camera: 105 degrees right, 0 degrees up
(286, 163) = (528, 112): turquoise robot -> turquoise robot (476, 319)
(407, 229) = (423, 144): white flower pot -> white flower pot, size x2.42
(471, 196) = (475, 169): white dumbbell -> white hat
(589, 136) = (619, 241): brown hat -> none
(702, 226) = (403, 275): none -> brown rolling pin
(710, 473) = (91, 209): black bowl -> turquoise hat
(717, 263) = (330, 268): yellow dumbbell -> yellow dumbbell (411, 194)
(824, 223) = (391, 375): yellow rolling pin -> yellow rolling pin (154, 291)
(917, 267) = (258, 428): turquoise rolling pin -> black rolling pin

··········

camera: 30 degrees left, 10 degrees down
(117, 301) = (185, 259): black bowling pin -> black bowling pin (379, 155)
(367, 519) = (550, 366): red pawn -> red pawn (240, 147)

··········

*WORK ITEM*
Above are the records; repeat exactly the lines from the one holding "camera: 30 degrees left, 10 degrees down" down to the one holding "(367, 519) = (550, 366): red", end lines included.

*WRITTEN ANSWER*
camera: 30 degrees left, 10 degrees down
(117, 301) = (185, 259): black bowling pin -> black bowling pin (379, 155)
(367, 519) = (550, 366): red pawn -> red pawn (240, 147)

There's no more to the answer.